[[ Data, beginning ]]
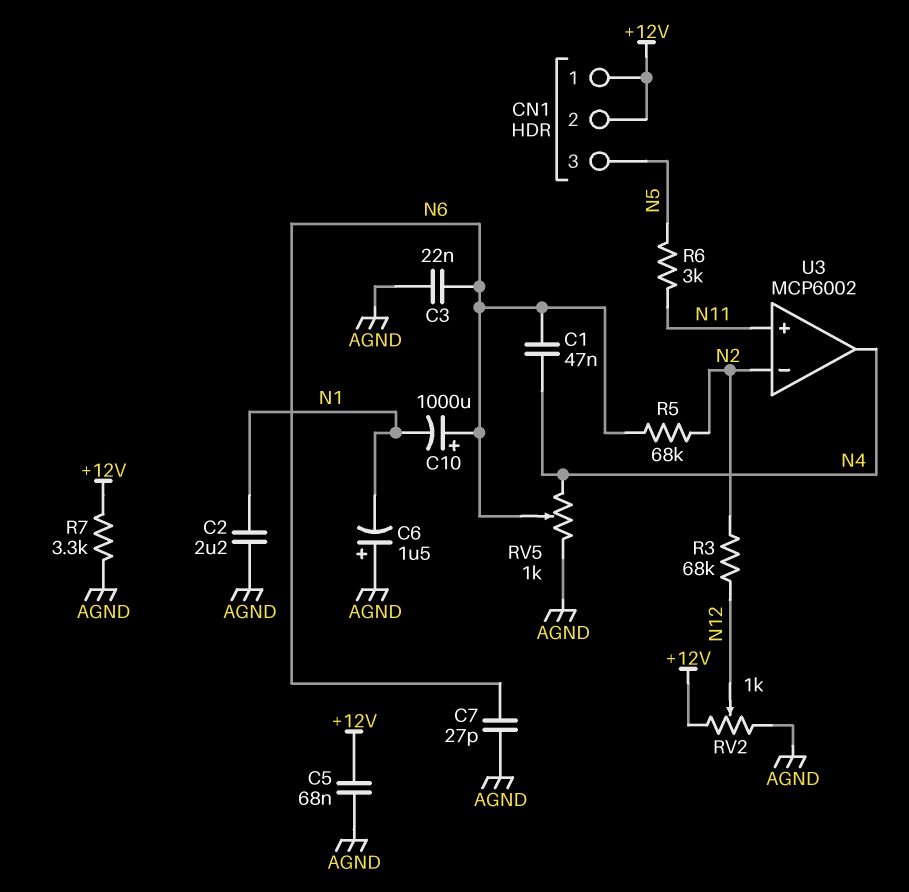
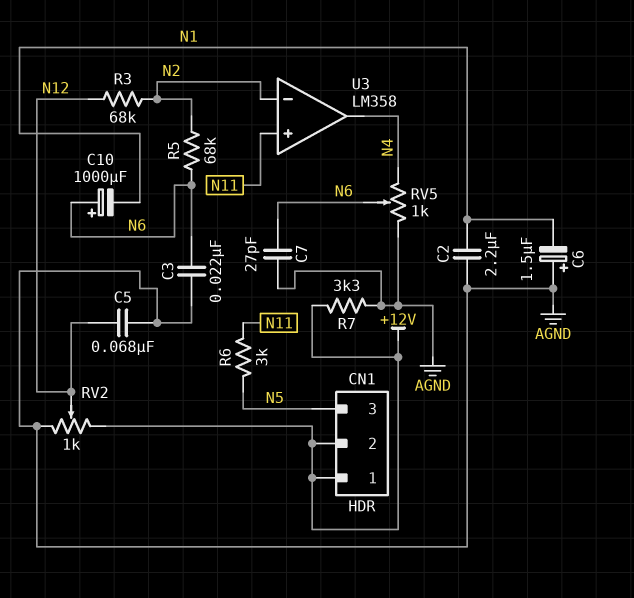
C1: 47nF (N4, N6) -> none
C5: 68nF (+12V, AGND) -> 68nF (AGND, N12)
U3: MCP6002 -> LM358

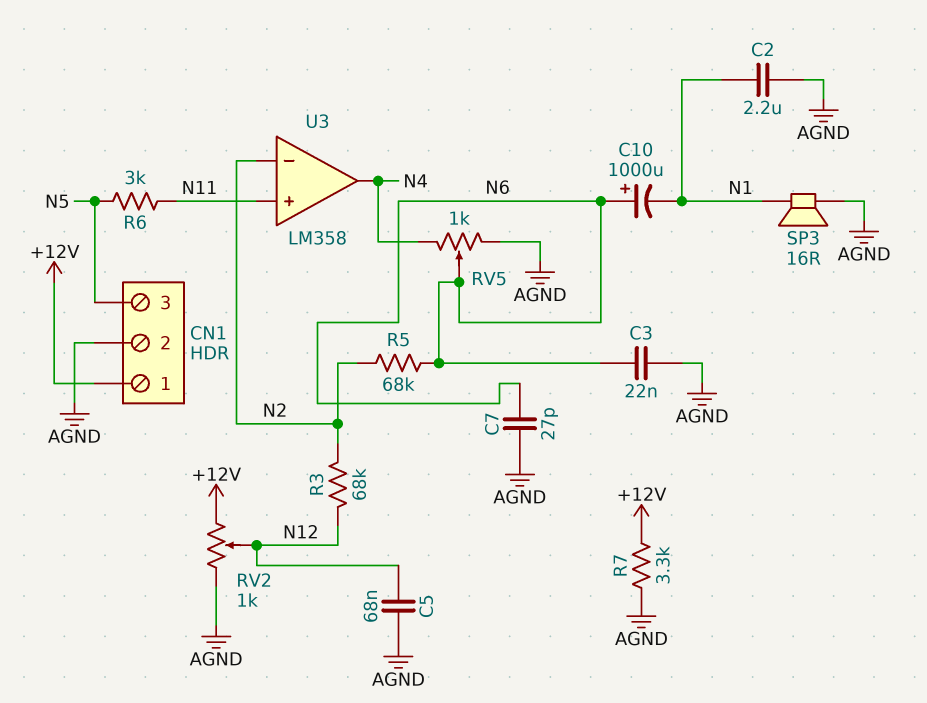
C6: 1.5uF (plus AGND, minus N1) -> none
CN1 pin 2: +12V -> AGND
SP3: none -> speaker 16R (AGND, N1)

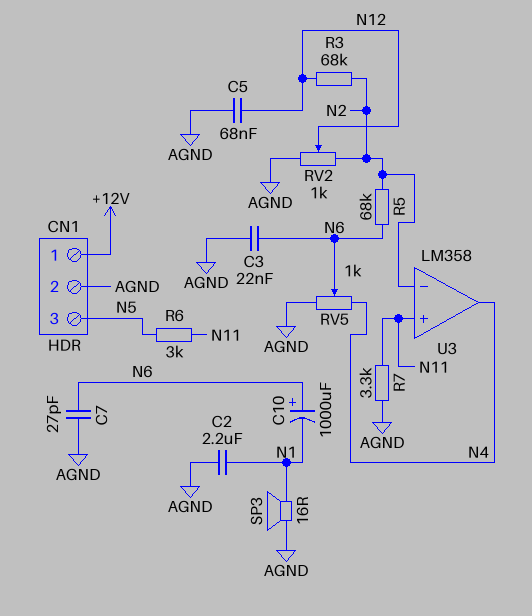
R7: 3.3k (+12V, AGND) -> 3.3k (AGND, N11)
RV2: 1k (+12V, AGND, wiper N12) -> 1k (AGND, N2, wiper N12)

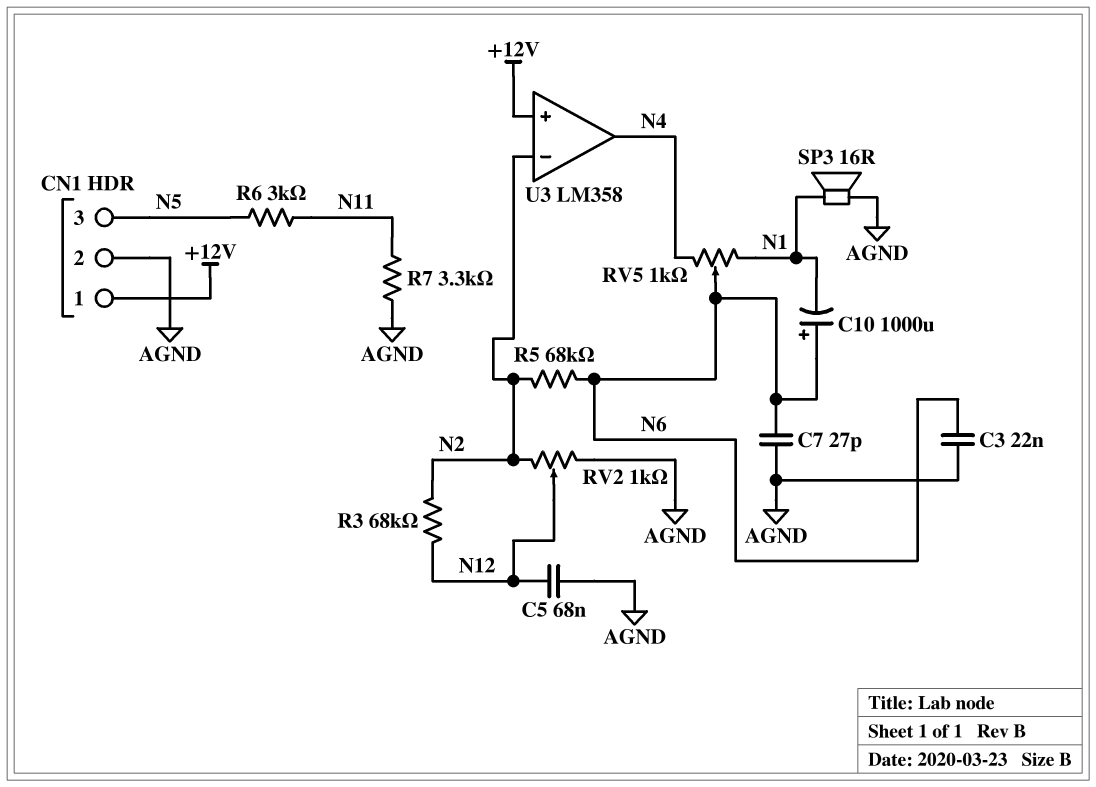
C2: 2.2uF (AGND, N1) -> none
RV5: 1k (AGND, N4, wiper N6) -> 1k (N1, N4, wiper N6)
U3 pin in+: N11 -> +12V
[[ Data, end ]]
Copy out the listing exactly as it stands, but not the pictures.

◆ **Solution to the exercise**
C1: 47nF (N4, N6) -> none
C5: 68nF (+12V, AGND) -> 68nF (AGND, N12)
U3: MCP6002 -> LM358

C6: 1.5uF (plus AGND, minus N1) -> none
CN1 pin 2: +12V -> AGND
SP3: none -> speaker 16R (AGND, N1)

R7: 3.3k (+12V, AGND) -> 3.3k (AGND, N11)
RV2: 1k (+12V, AGND, wiper N12) -> 1k (AGND, N2, wiper N12)

C2: 2.2uF (AGND, N1) -> none
RV5: 1k (AGND, N4, wiper N6) -> 1k (N1, N4, wiper N6)
U3 pin in+: N11 -> +12V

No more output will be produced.